» What the exercise asks:
Find every line in the entries below that contains the word "first", and copy each of those lines in full. Treat uppercase and lowercase letters as different.

** START OF Material for this task **

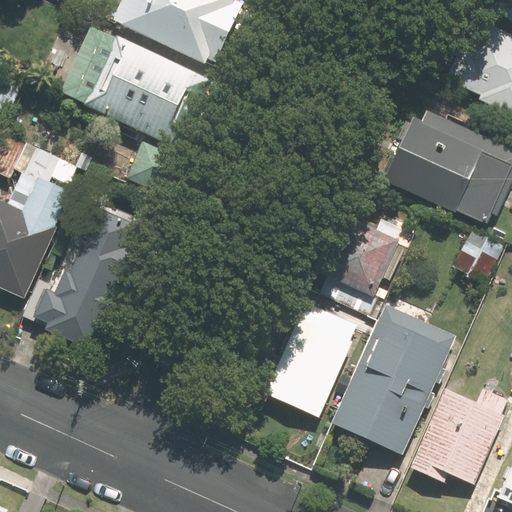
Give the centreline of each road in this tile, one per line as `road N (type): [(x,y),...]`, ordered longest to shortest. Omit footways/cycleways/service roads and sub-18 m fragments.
road 1 (residential): [(140,467),(316,0)]
road 2 (residential): [(140,467),(0,404)]
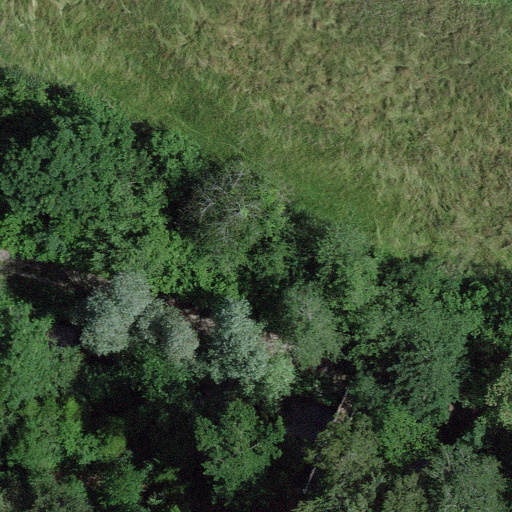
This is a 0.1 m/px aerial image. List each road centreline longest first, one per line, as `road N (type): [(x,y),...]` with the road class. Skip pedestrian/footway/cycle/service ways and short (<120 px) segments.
road 1 (track): [(363,370),(0,257)]
road 2 (track): [(511,420),(363,370)]
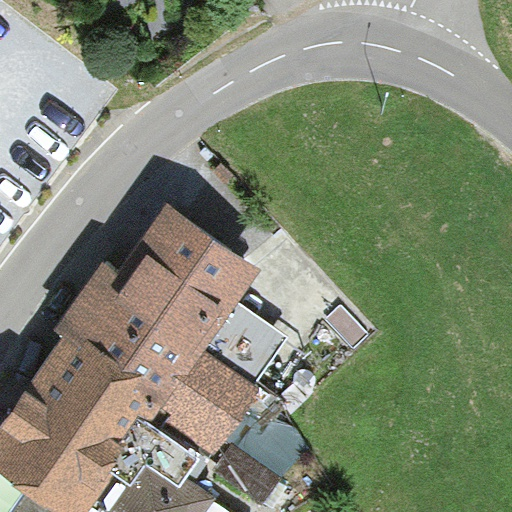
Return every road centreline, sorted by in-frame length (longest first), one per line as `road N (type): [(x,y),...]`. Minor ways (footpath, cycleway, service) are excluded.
road 1 (tertiary): [(389,48),(314,46),(203,97),(147,136),(30,260),(0,305)]
road 2 (tertiary): [(389,48),(451,73),(511,124)]
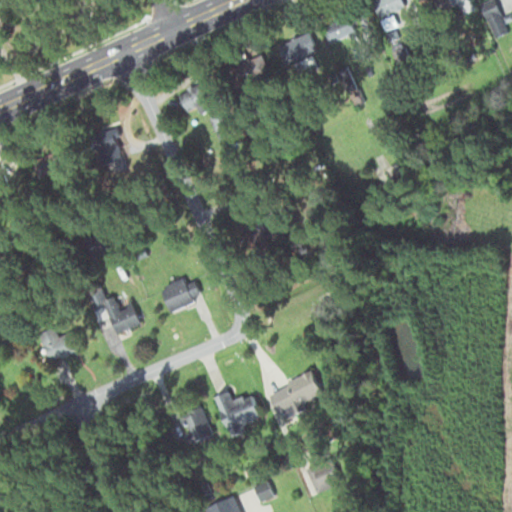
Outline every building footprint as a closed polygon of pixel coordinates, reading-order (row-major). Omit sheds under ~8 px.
[(380,18),(385,30),(398,24),(392,12),(380,18)] [(325,24),(330,43),(356,35),(350,16),(325,24)] [(317,70),(312,53),(317,51),(312,37),(285,46),(296,77),(317,70)] [(403,66),(412,60),(398,41),(389,47),(403,66)] [(177,95),(189,111),(197,105),(202,113),(218,103),(201,79),(177,95)] [(220,139),(236,130),(224,108),(208,117),(220,139)] [(321,135),(328,151),(373,131),(366,115),(321,135)] [(103,164),(118,166),(123,129),(107,127),(103,164)] [(379,184),(400,177),(395,163),(375,170),(379,184)] [(16,199),(5,188),(0,192),(0,199),(7,208),(16,199)] [(117,312),(116,298),(108,298),(111,329),(137,327),(136,311),(117,312)] [(47,357),(90,350),(86,329),(44,336),(47,357)] [(305,410),(302,403),(323,394),(314,371),(269,390),(282,420),(305,410)] [(262,420),(253,392),(234,398),(232,391),(217,395),(228,431),(262,420)] [(205,434),(197,409),(184,413),(192,438),(205,434)] [(341,483),(335,466),(310,476),(316,492),(341,483)] [(208,504),(209,511),(246,511),(243,496),(208,504)]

** END OF Material for this task **

» Finished answer:
This is a 0.1 m/px aerial image. List each road centreline longest first, one per line, as `road N (type): [(x,y),...]` with the road class. Skip pedestrian/footway/cycle/service ways and short (<120 px) segments.
Return every road centreline, sorted by in-frame length (longest first), one per line as `road N (type): [(x,y),...]`. Minor ways (footpath, cycleway, service) are excluded.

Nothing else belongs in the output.